### WHAT IS EXPECTED
Leave out the pictures and transcribe every entry below exactly.

Excerpts from a dataset:
──────

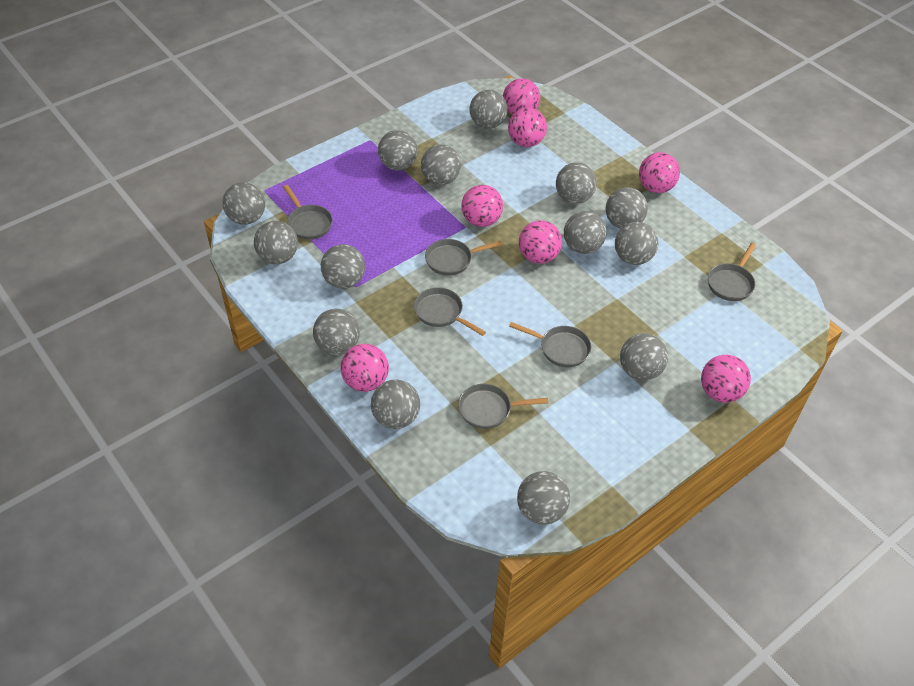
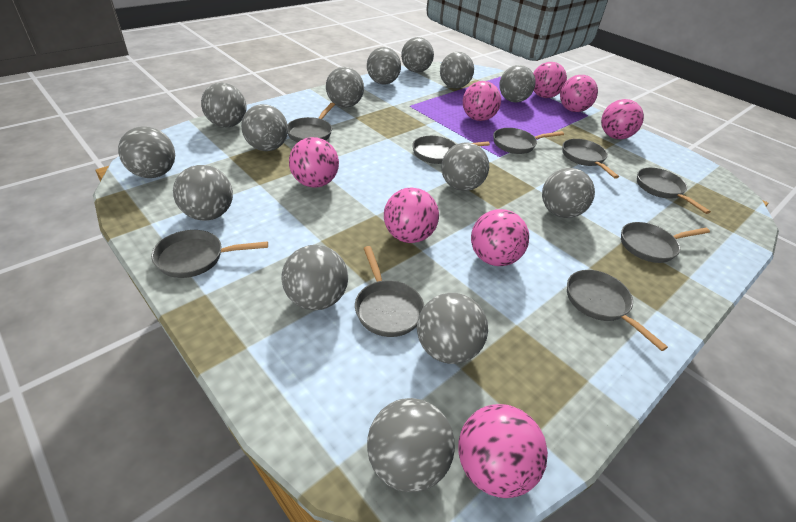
grey pan: 6 -> 9
pink ball: 7 -> 8

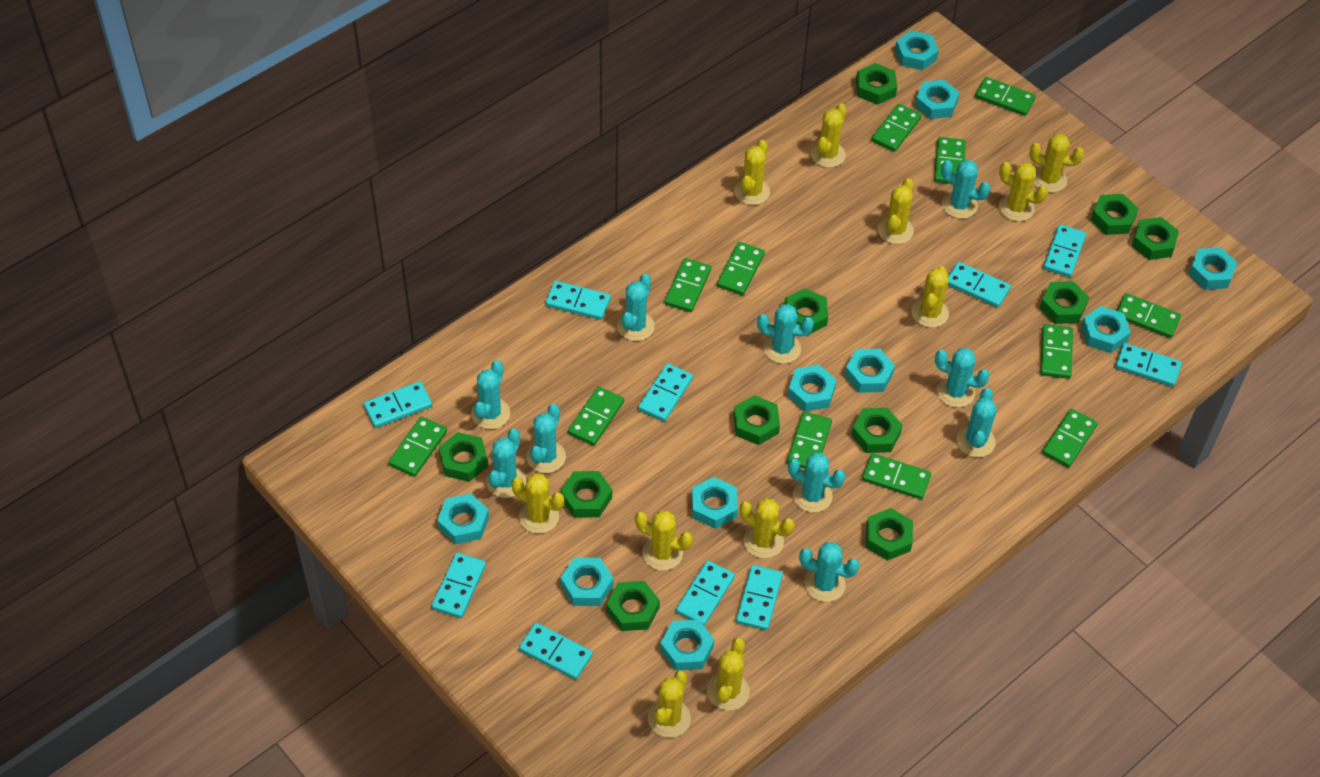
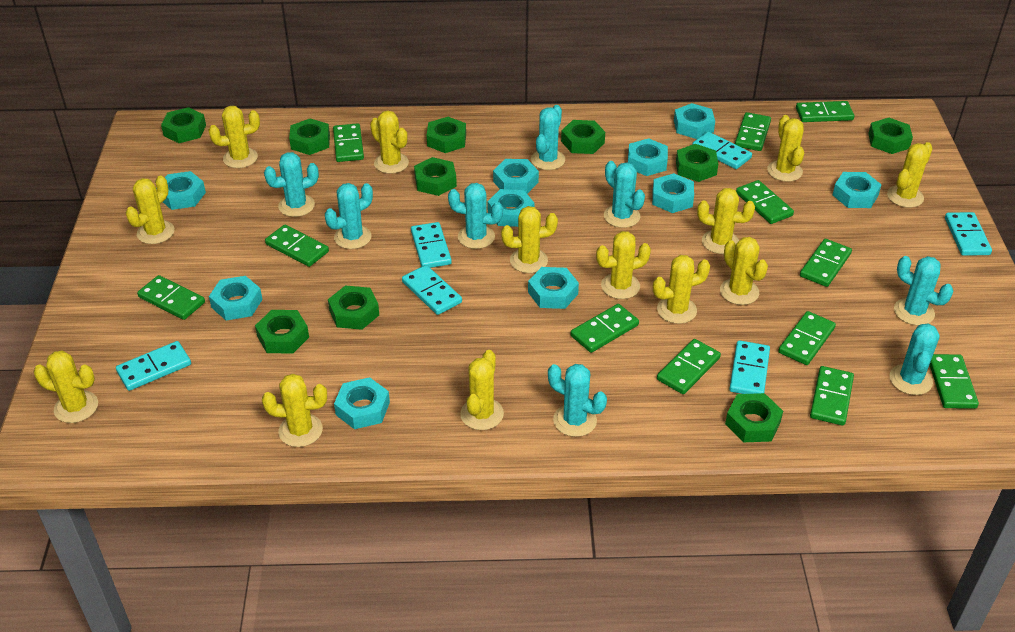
green nut: 11 -> 10
turquoise cactus: 10 -> 8
turquoise domino: 10 -> 6
yellow cactus: 11 -> 13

──────

### RESPONSE TO THIS TASK
grey pan: 6 -> 9
pink ball: 7 -> 8

green nut: 11 -> 10
turquoise cactus: 10 -> 8
turquoise domino: 10 -> 6
yellow cactus: 11 -> 13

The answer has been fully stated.